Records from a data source
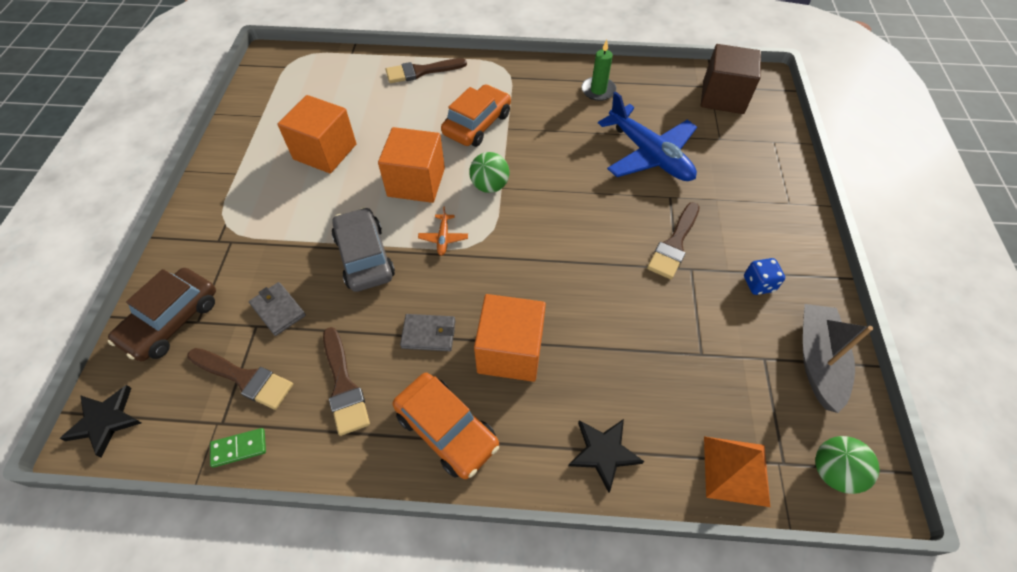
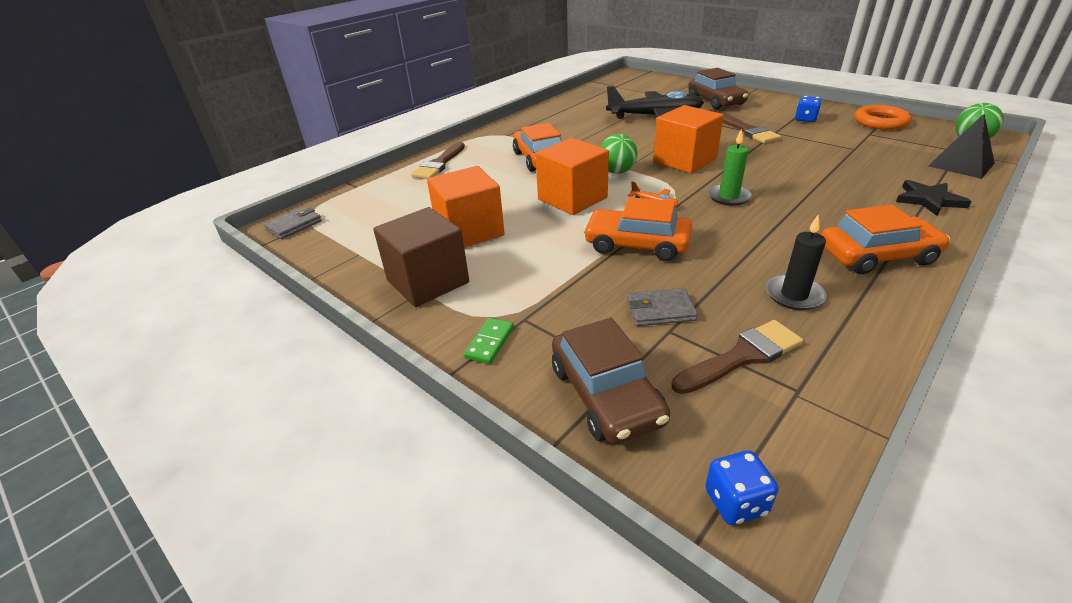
camera: 50 degrees left, 20 degrees down
(105, 420) = (735, 502): black star -> blue dice
(239, 448) = (843, 385): green domino -> green domino (490, 342)
(344, 386) = (794, 295): brown brush -> black candle
(364, 257) = (636, 244): grey car -> orange car
(429, 334) = (760, 237): grey wallet -> grey wallet (294, 225)
(510, 351) = (806, 208): orange cube -> orange cube (684, 160)
(598, 90) = (569, 114): green candle -> green candle (729, 197)
(649, 155) = (655, 116): blue plane -> black plane
(723, 97) = (630, 86): brown cube -> brown cube (428, 281)
(736, 470) = (961, 164): orange pyramid -> black pyramid
(743, 185) = (715, 101): none -> brown car
(817, 361) = (880, 122): grey boat -> orange ring

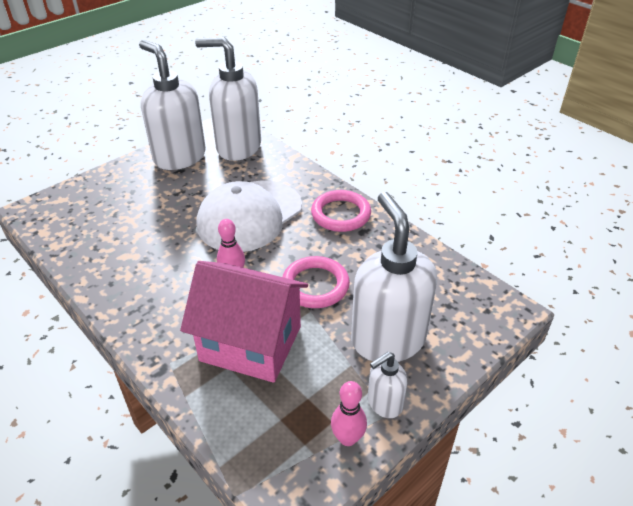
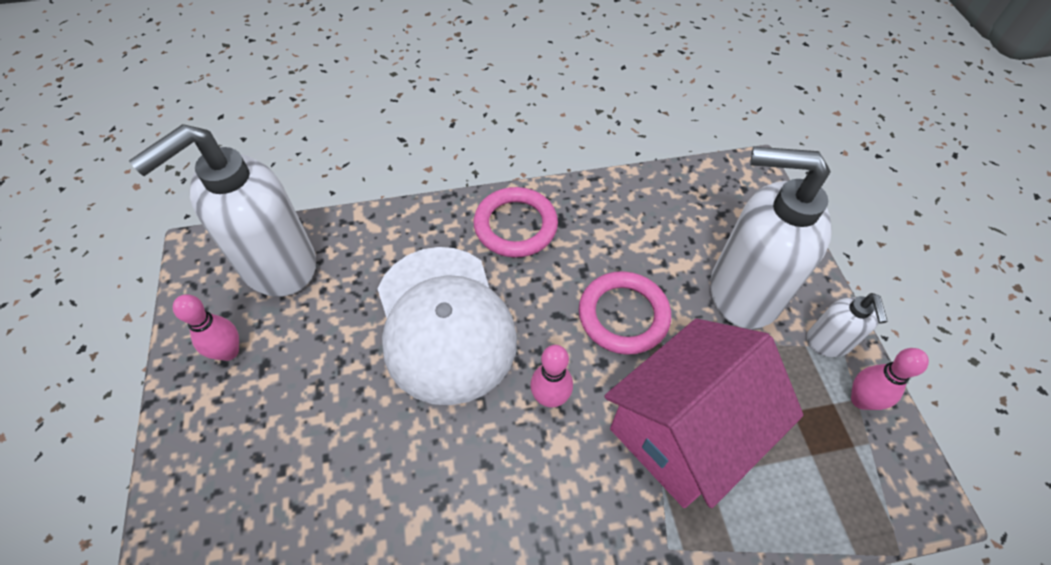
camera: 60 degrees left, 15 degrees up
(179, 157) = (229, 352): white soap dispenser -> pink bowling pin

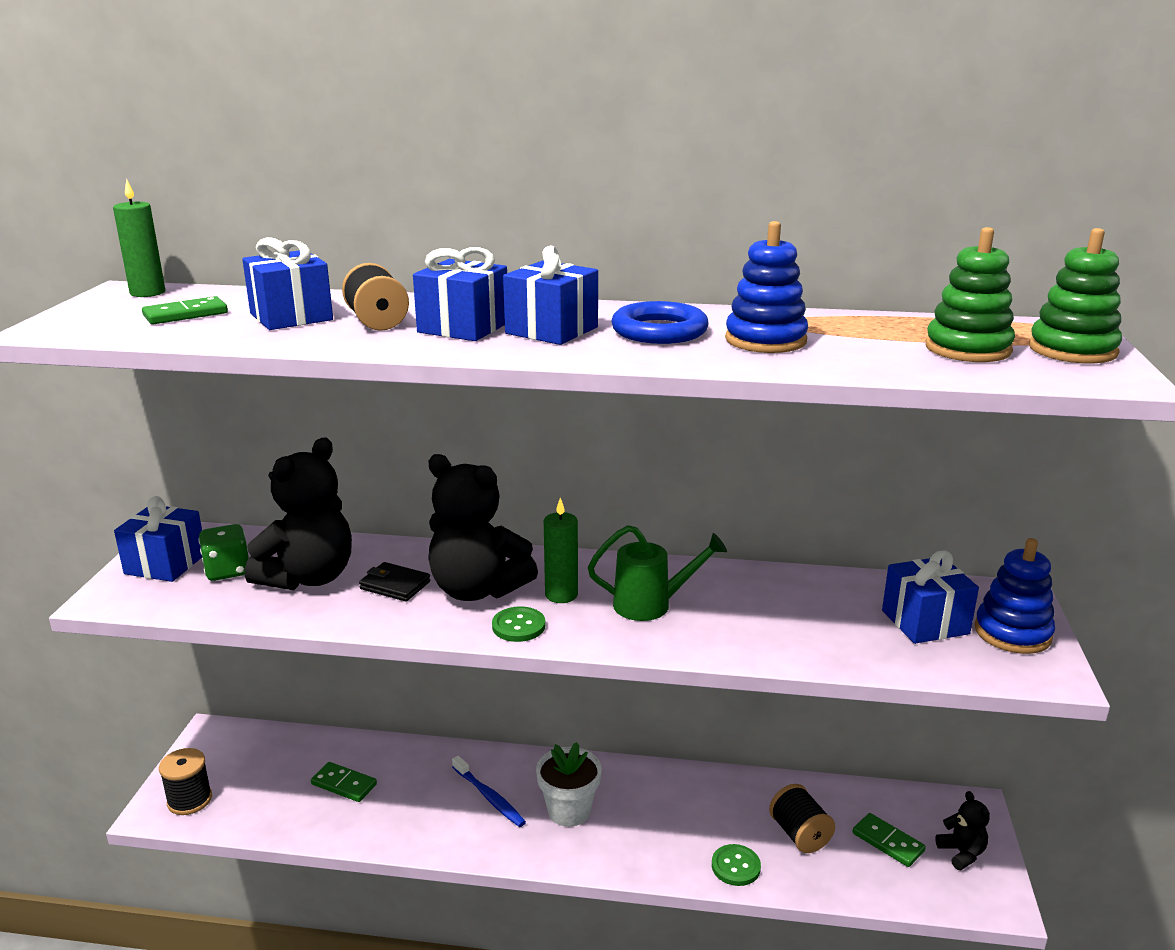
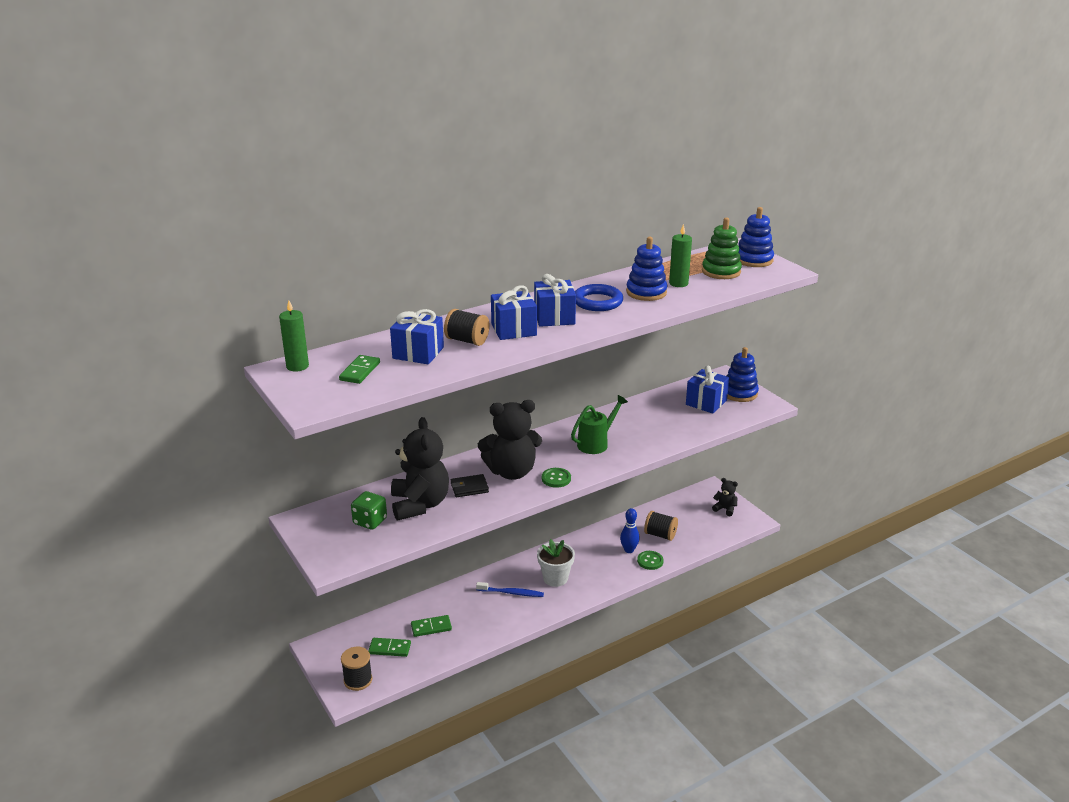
camera: 40 degrees left, 5 degrees up
(165, 564) = (327, 534): blue gift -> none
(561, 595) = (552, 456): green candle -> green candle (678, 283)
(722, 830) = (629, 550): none -> blue bowling pin
(888, 842) = (695, 519): green domino -> green domino (389, 649)
(1072, 350) = (753, 260): green stacking toy -> blue stacking toy

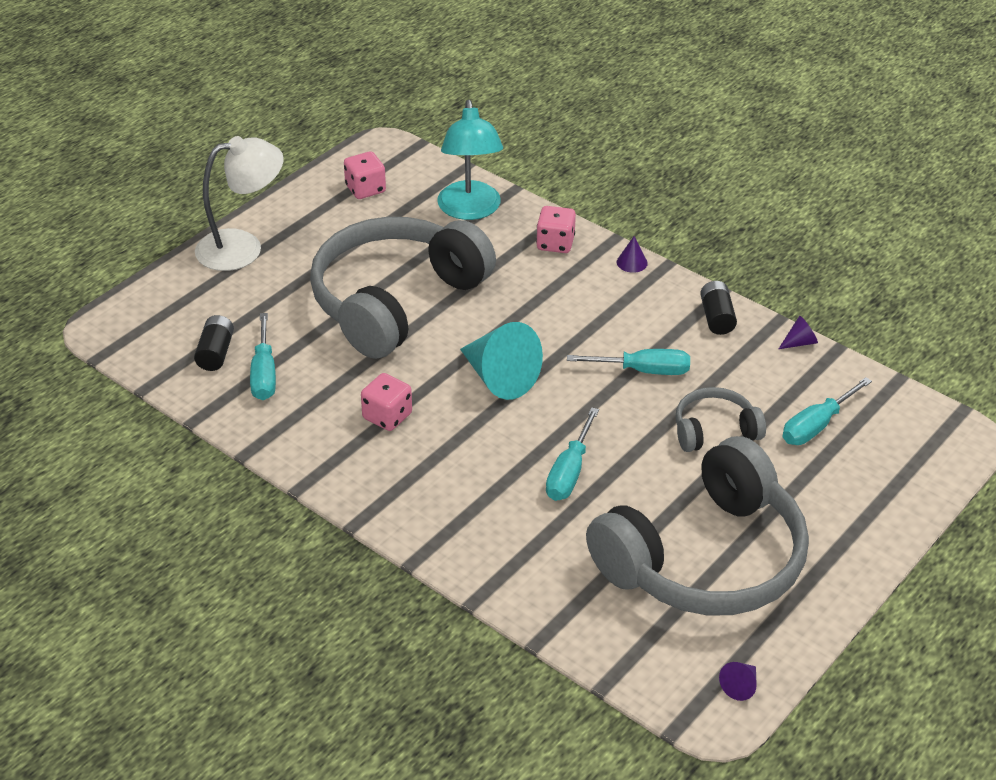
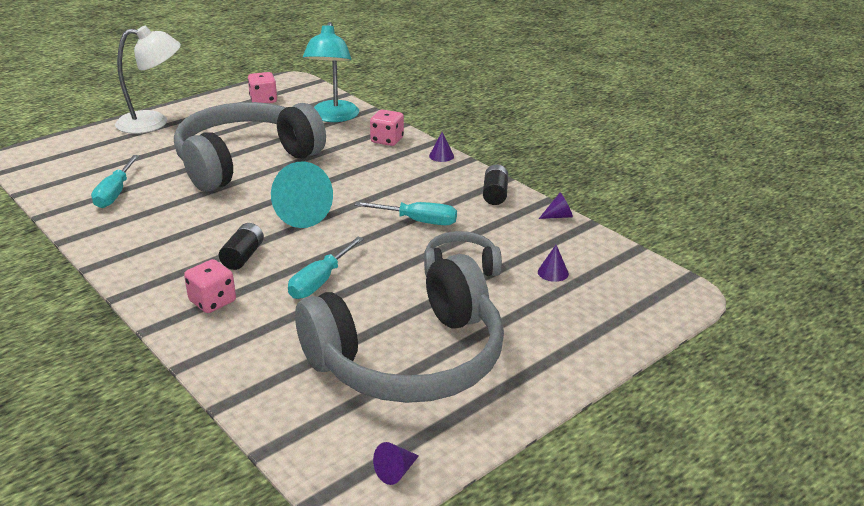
camera: 10 degrees right, 10 degrees down
(216, 353) = (88, 178): black battery -> black battery (243, 256)
(387, 416) = (192, 229): pink dice -> pink dice (212, 301)
(817, 425) = (553, 272): turquoise screwdriver -> purple cone

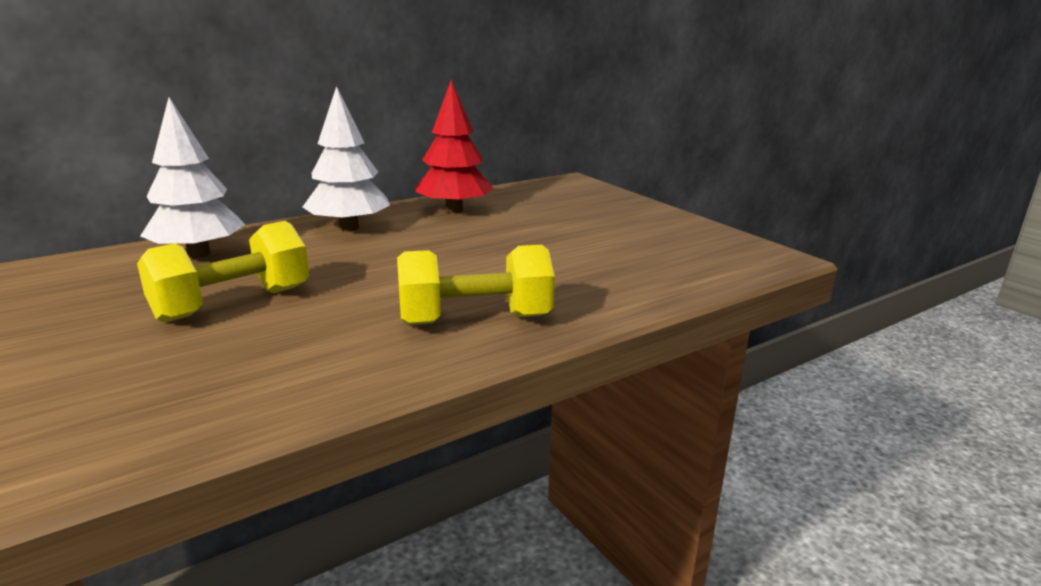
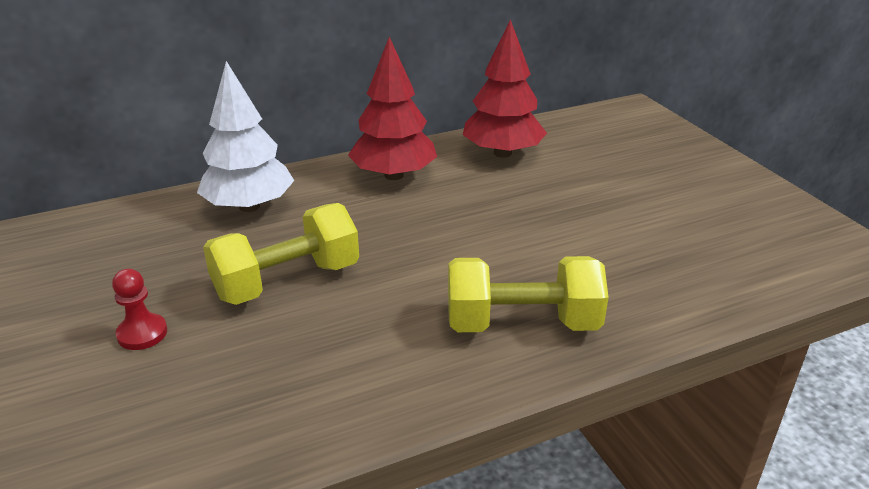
camera: 10 degrees right, 10 degrees up
(62, 352) = (142, 333): none -> red pawn
(349, 228) = (394, 175): white tree -> red tree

TASK REQUIREMENTS:
From the data above, count the lines that contain "camera" and write only that count.

EXPECTED ANSWER:
5